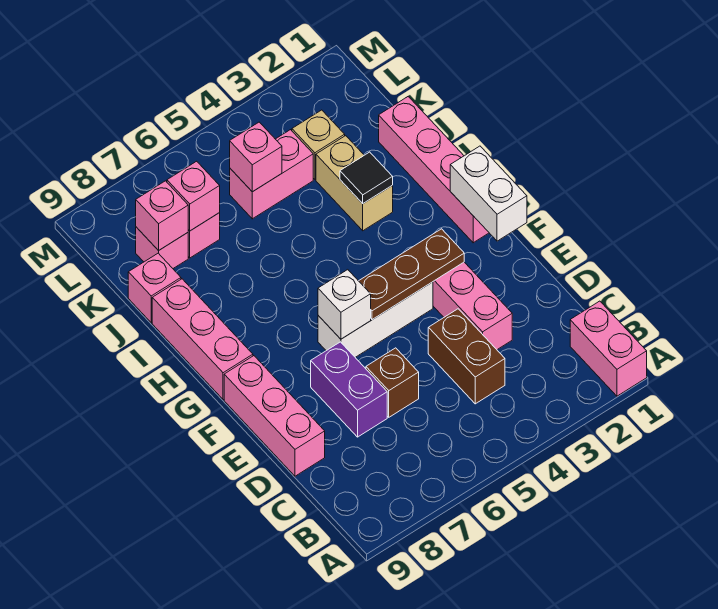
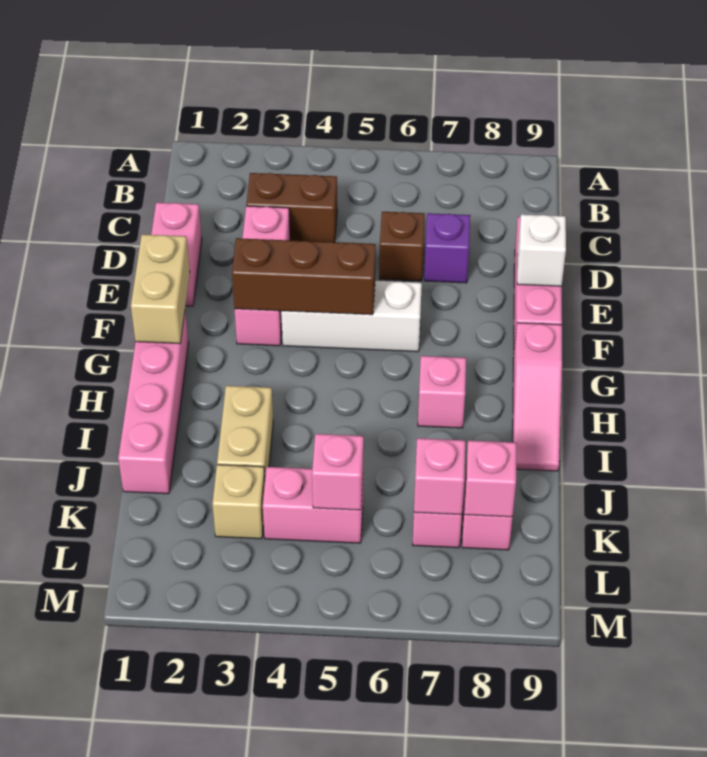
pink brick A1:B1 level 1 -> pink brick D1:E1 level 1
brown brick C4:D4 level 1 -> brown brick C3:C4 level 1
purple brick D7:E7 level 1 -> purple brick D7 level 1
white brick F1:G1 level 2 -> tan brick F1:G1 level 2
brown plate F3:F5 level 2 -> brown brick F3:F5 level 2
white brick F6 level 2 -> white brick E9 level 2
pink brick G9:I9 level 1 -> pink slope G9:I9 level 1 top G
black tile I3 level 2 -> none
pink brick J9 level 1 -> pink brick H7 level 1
---
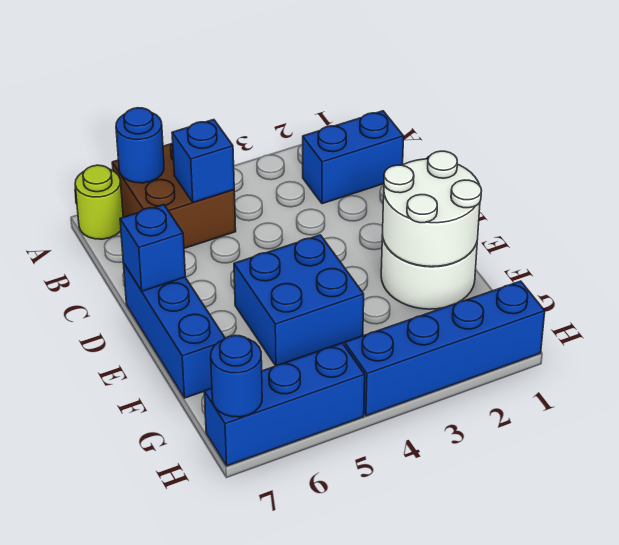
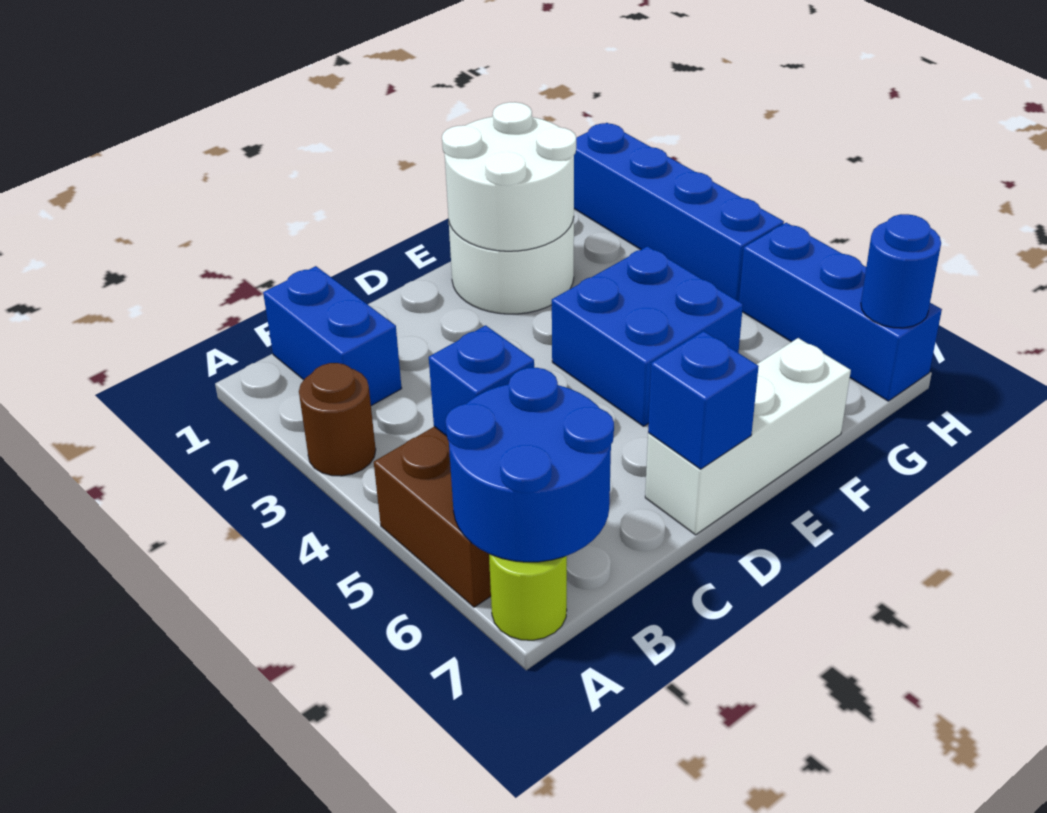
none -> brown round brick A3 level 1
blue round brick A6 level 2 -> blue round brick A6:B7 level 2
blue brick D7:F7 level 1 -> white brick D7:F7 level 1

→ WORK TO COMPLETE: In the data above, find the line with "purple brick D7:E7" and the line with "pink brick J9". Retype both, plus every line between them, exactly.

→ PROBLEM SOLUTION:
purple brick D7:E7 level 1 -> purple brick D7 level 1
white brick F1:G1 level 2 -> tan brick F1:G1 level 2
brown plate F3:F5 level 2 -> brown brick F3:F5 level 2
white brick F6 level 2 -> white brick E9 level 2
pink brick G9:I9 level 1 -> pink slope G9:I9 level 1 top G
black tile I3 level 2 -> none
pink brick J9 level 1 -> pink brick H7 level 1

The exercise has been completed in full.